_TASK STATEMENT_: From the first line to the last, retype the records exactly and skip the pictures.
--- --- ---
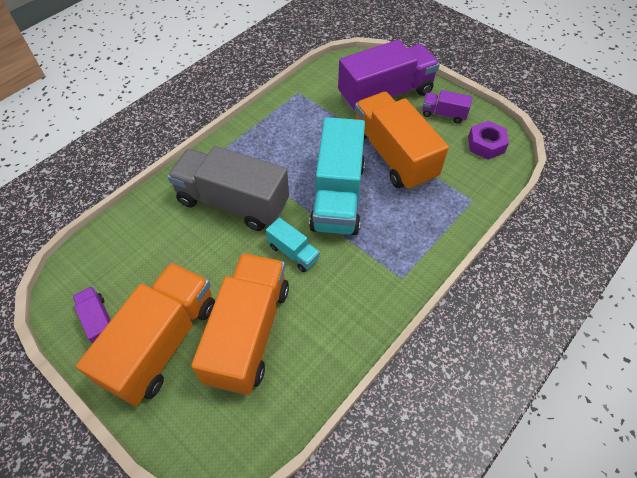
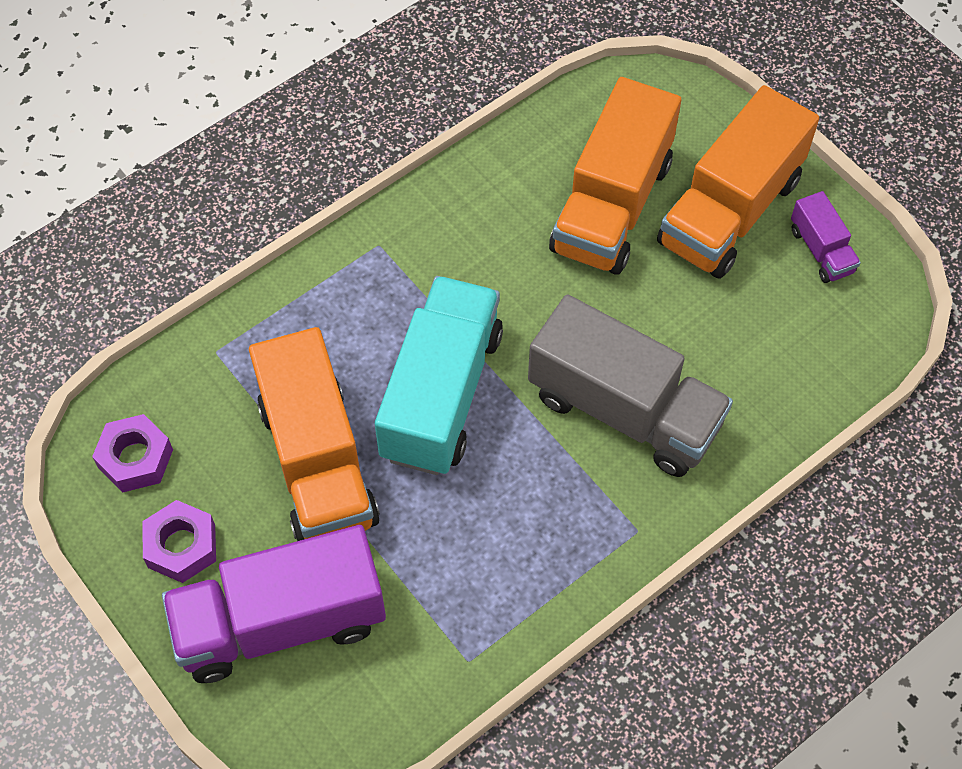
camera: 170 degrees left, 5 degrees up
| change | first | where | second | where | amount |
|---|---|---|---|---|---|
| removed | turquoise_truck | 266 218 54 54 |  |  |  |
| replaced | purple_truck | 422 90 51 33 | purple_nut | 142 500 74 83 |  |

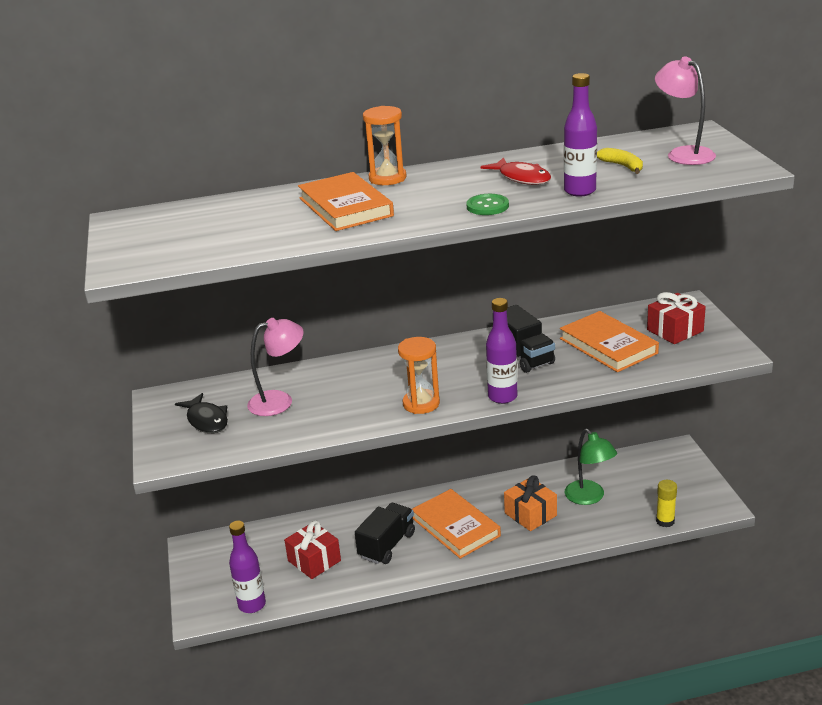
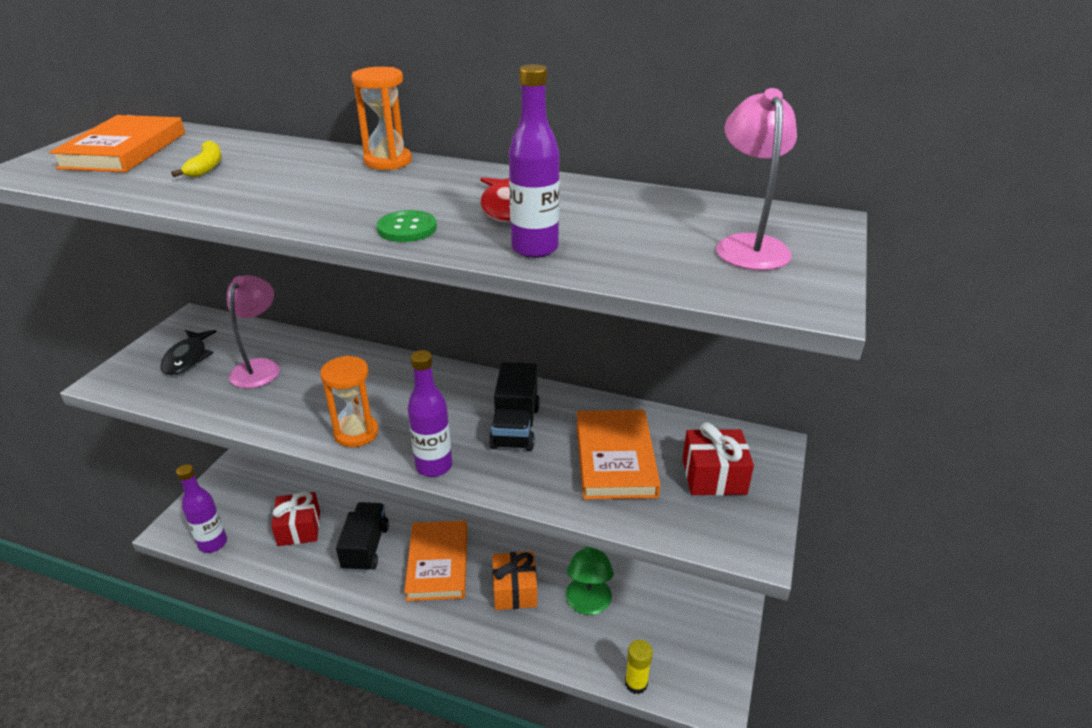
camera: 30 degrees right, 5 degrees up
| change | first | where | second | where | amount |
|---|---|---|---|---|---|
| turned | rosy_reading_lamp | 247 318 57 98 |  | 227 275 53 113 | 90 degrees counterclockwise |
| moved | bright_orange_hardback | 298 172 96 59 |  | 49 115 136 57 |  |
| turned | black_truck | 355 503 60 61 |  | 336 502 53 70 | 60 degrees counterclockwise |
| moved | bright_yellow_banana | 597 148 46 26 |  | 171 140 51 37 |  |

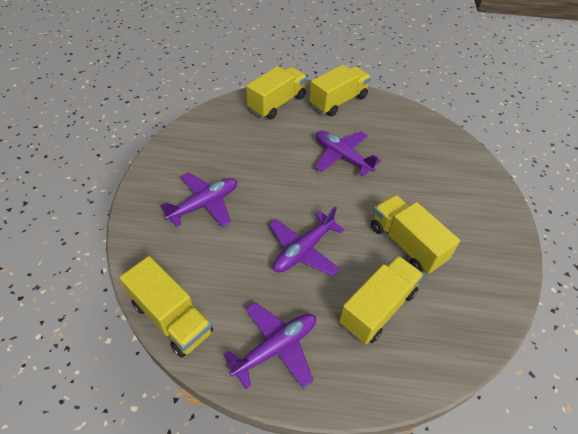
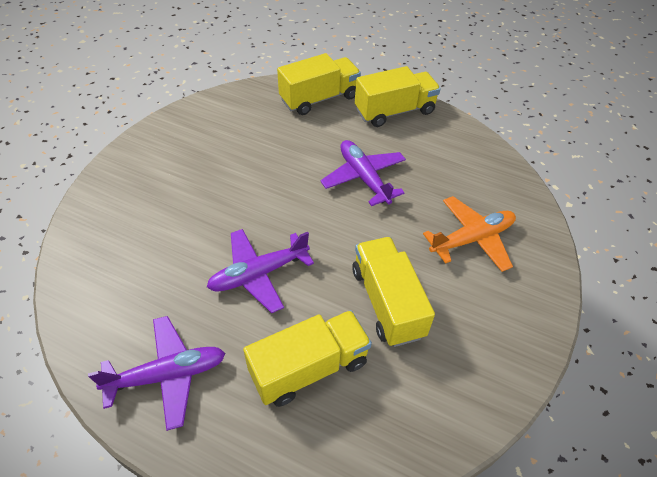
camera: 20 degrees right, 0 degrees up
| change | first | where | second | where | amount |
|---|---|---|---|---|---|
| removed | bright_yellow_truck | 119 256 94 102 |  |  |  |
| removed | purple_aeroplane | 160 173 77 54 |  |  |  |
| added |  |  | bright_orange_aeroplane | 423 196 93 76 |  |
--- --- ---
_ANSWER TO THE PROBLEM_:
camera: 170 degrees left, 5 degrees up
| change | first | where | second | where | amount |
|---|---|---|---|---|---|
| removed | turquoise_truck | 266 218 54 54 |  |  |  |
| replaced | purple_truck | 422 90 51 33 | purple_nut | 142 500 74 83 |  |

camera: 30 degrees right, 5 degrees up
| change | first | where | second | where | amount |
|---|---|---|---|---|---|
| turned | rosy_reading_lamp | 247 318 57 98 |  | 227 275 53 113 | 90 degrees counterclockwise |
| moved | bright_orange_hardback | 298 172 96 59 |  | 49 115 136 57 |  |
| turned | black_truck | 355 503 60 61 |  | 336 502 53 70 | 60 degrees counterclockwise |
| moved | bright_yellow_banana | 597 148 46 26 |  | 171 140 51 37 |  |

camera: 20 degrees right, 0 degrees up
| change | first | where | second | where | amount |
|---|---|---|---|---|---|
| removed | bright_yellow_truck | 119 256 94 102 |  |  |  |
| removed | purple_aeroplane | 160 173 77 54 |  |  |  |
| added |  |  | bright_orange_aeroplane | 423 196 93 76 |  |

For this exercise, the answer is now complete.